◆ **Exercise prompt**:
Search the material below for the string "headphones". Return every line that holds it.

◆ **Data**:
▬▬▬
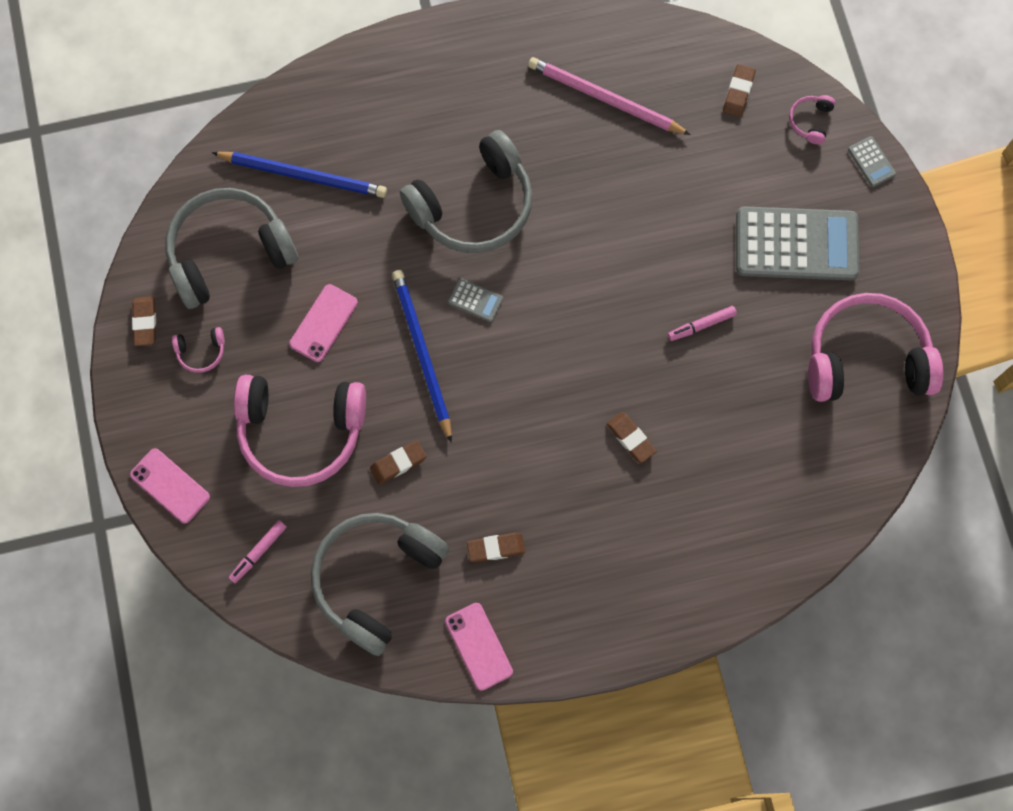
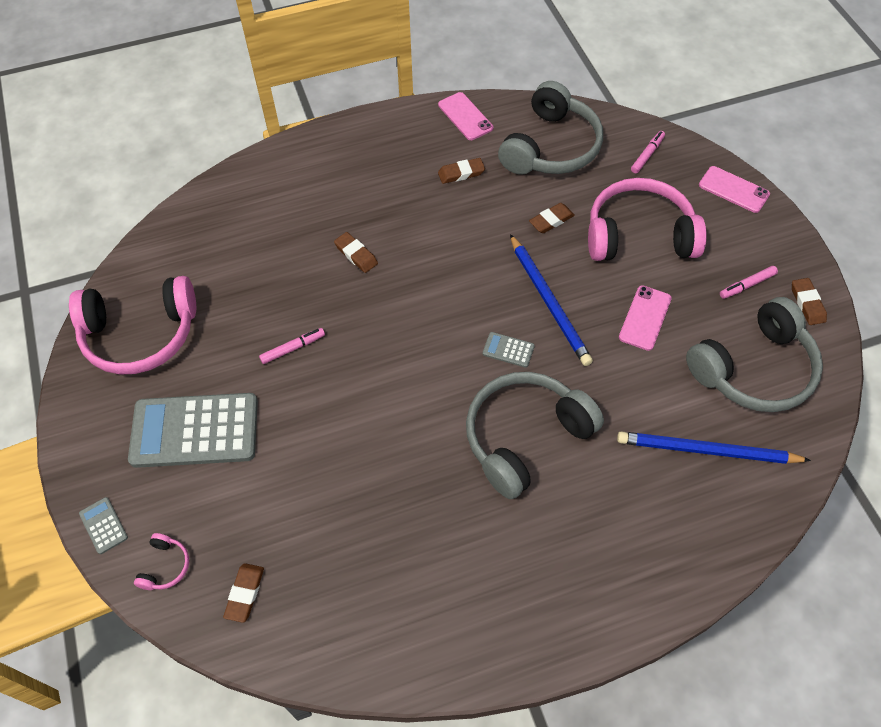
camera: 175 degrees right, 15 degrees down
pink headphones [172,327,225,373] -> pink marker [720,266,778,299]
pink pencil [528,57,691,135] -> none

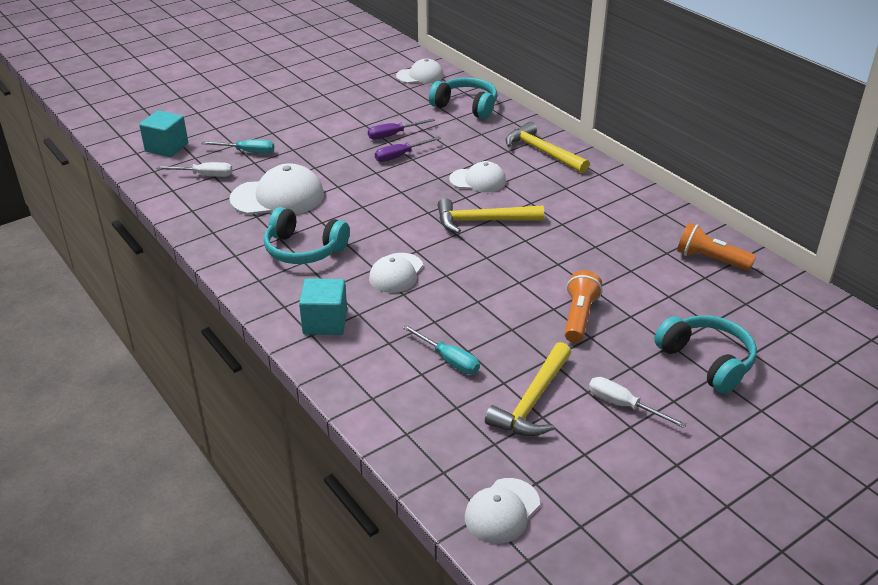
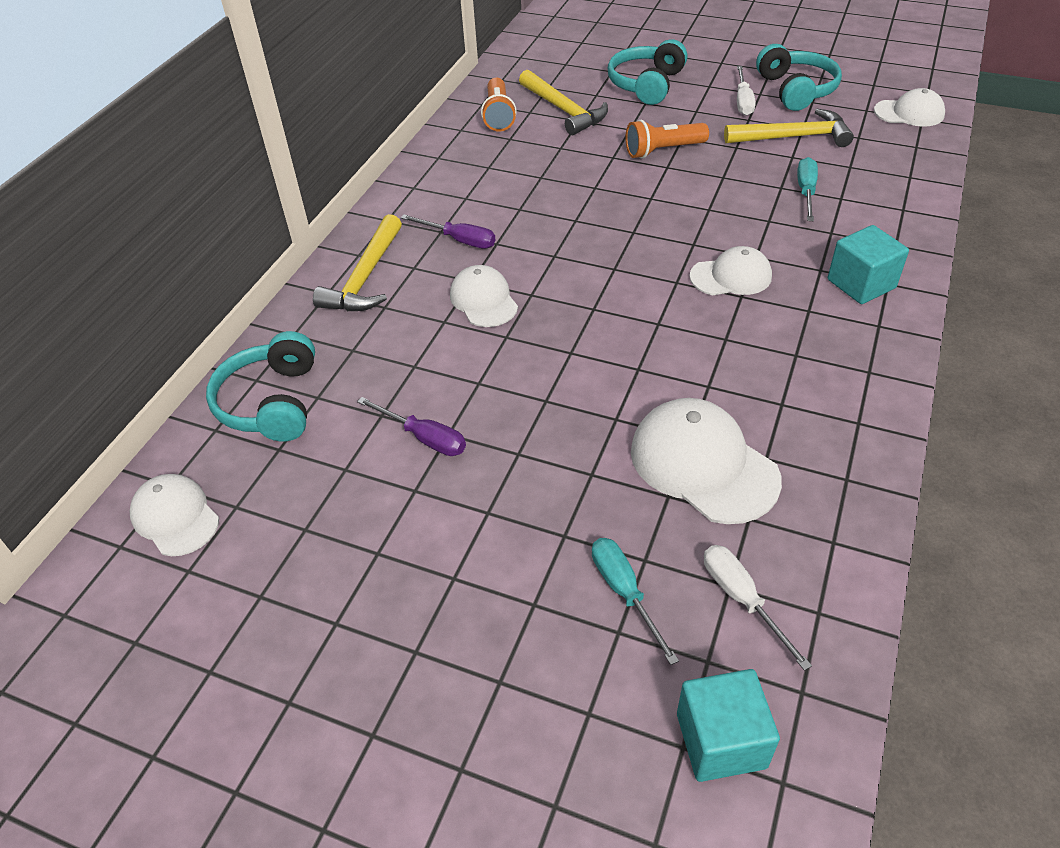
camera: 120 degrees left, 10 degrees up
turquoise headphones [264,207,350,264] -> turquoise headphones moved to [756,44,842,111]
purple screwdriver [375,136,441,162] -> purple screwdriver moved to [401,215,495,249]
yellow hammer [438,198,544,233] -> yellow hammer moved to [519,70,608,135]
▬▬▬
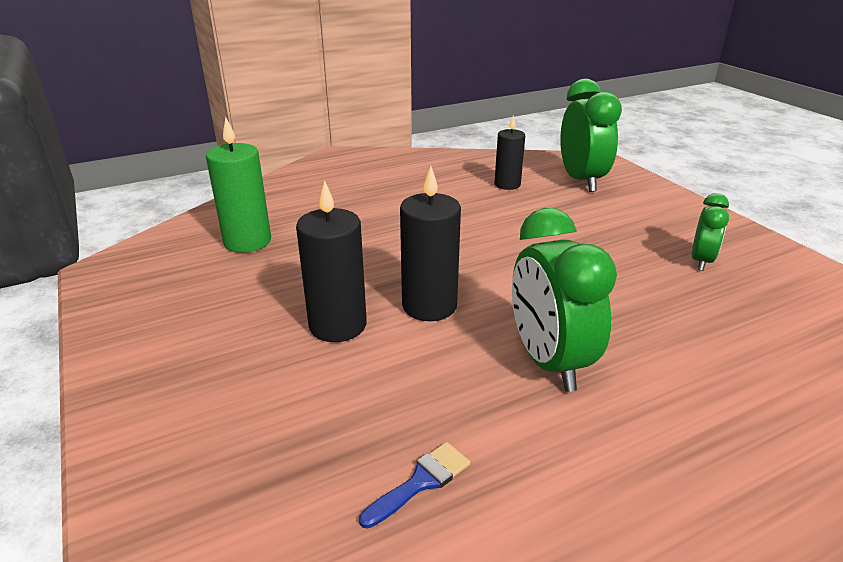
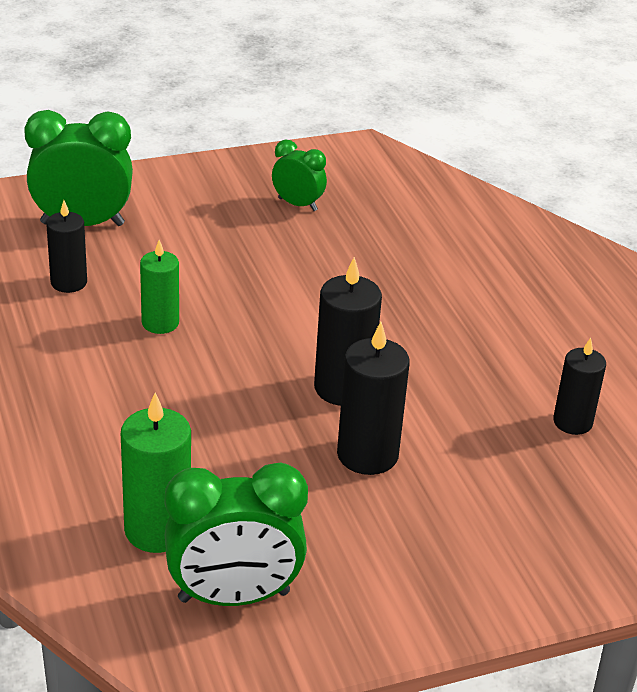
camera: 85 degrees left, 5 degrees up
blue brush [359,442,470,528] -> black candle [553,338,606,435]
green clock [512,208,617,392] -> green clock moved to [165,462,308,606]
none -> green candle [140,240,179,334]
▬▬▬
◆ **Response box**:
pink headphones [172,327,225,373] -> pink marker [720,266,778,299]
turquoise headphones [264,207,350,264] -> turquoise headphones moved to [756,44,842,111]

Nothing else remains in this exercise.